(Stored data entries)
* * * * * * * * *

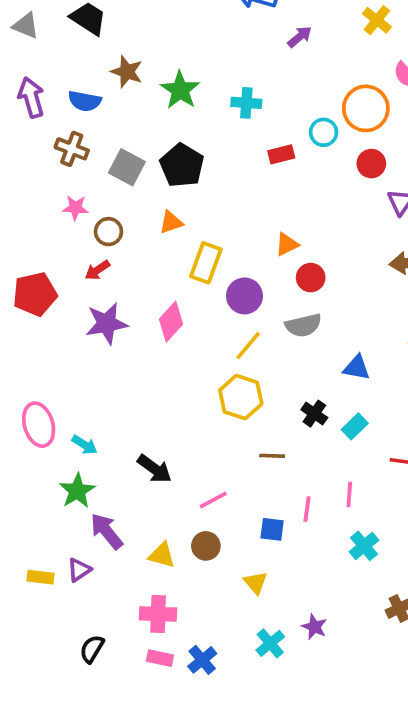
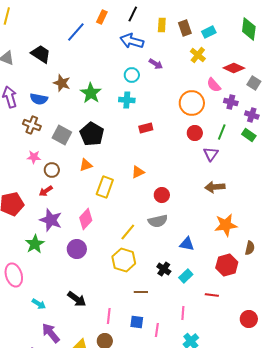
purple arrow: (300, 37) -> (156, 64), turned 72
cyan circle: (324, 132) -> (132, 75), moved
orange triangle: (287, 244) -> (138, 172), moved
purple circle: (244, 296) -> (77, 249), moved
purple star: (107, 323) -> (51, 220), turned 30
cyan arrow: (85, 445) -> (39, 304), moved
green star: (77, 491) -> (35, 244), moved
pink line: (213, 500) -> (109, 316), turned -56
pink line: (307, 509) -> (157, 330), moved
blue square: (272, 529) -> (137, 322), moved

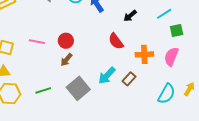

* * * * * * * * *

ASSIGNED TASK -
Each line above that contains "arrow" counts once; report the resulting number and nothing else.

ANSWER TO THIS EXERCISE -
2